┌─ Stored data
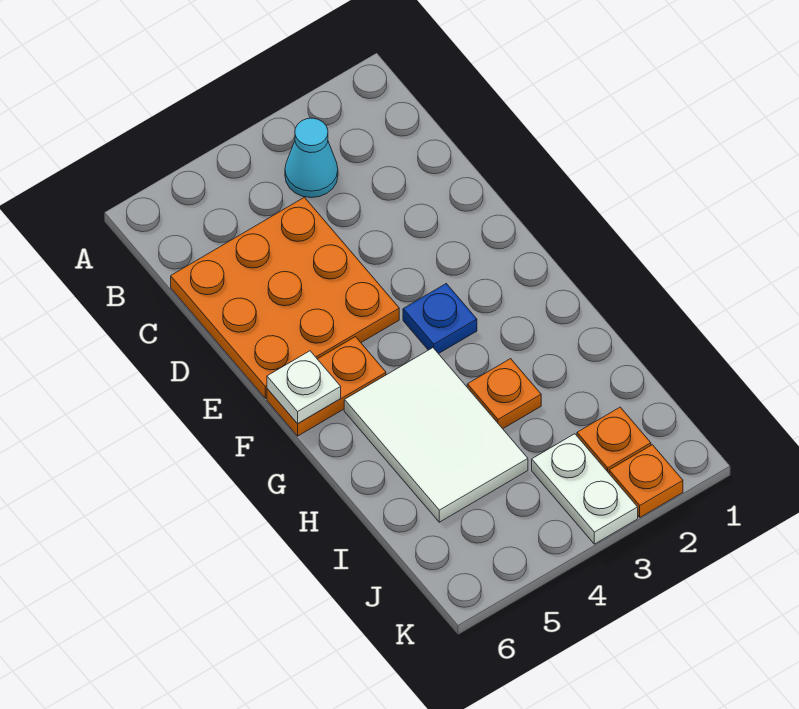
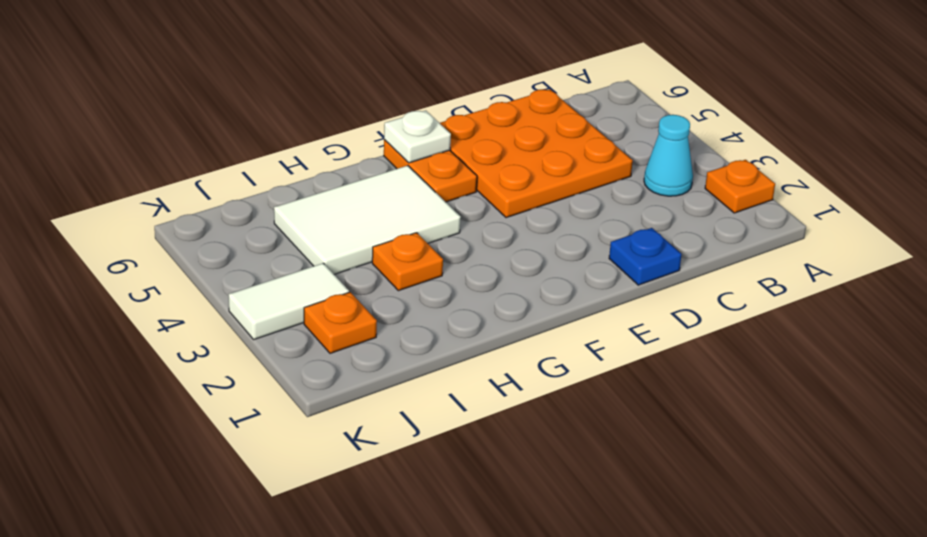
blue plate F3 level 1 -> blue plate D1 level 1
white plate J3:K3 level 1 -> white tile J3:K3 level 1
orange plate K2 level 1 -> orange plate A2 level 1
└─
* What to produce: I'd like the data above duplicated exactly, with no pictures included.

* Output of the task:
blue plate F3 level 1 -> blue plate D1 level 1
white plate J3:K3 level 1 -> white tile J3:K3 level 1
orange plate K2 level 1 -> orange plate A2 level 1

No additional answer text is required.